WHAT THE EXERCISE ASKS: Rewrite the data from the line with "This is a 0.25" up to and including the line with "Give the pixel-coordinate", putting "Omit" in place of "Skip" and leaving everything else as it is.

DATA FOR THIS EXERCISE:
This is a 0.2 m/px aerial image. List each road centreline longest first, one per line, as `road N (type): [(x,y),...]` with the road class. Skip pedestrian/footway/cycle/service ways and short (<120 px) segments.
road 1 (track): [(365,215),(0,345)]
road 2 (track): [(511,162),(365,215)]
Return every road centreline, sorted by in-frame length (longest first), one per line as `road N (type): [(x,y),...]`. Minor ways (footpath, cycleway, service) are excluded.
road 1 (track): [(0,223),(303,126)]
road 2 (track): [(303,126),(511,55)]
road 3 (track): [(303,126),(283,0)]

--

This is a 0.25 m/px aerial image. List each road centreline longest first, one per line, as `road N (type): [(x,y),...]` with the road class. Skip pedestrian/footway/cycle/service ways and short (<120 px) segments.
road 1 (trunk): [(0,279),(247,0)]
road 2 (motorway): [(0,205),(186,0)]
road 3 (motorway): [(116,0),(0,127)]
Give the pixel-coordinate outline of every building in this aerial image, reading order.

FINAL RESULT:
This is a 0.25 m/px aerial image. List each road centreline longest first, one per line, as `road N (type): [(x,y),...]` with the road class. Omit pedestrian/footway/cycle/service ways and short (<120 px) segments.
road 1 (trunk): [(0,279),(247,0)]
road 2 (motorway): [(0,205),(186,0)]
road 3 (motorway): [(116,0),(0,127)]
Give the pixel-coordinate outline of every building in this aerial image, reading order.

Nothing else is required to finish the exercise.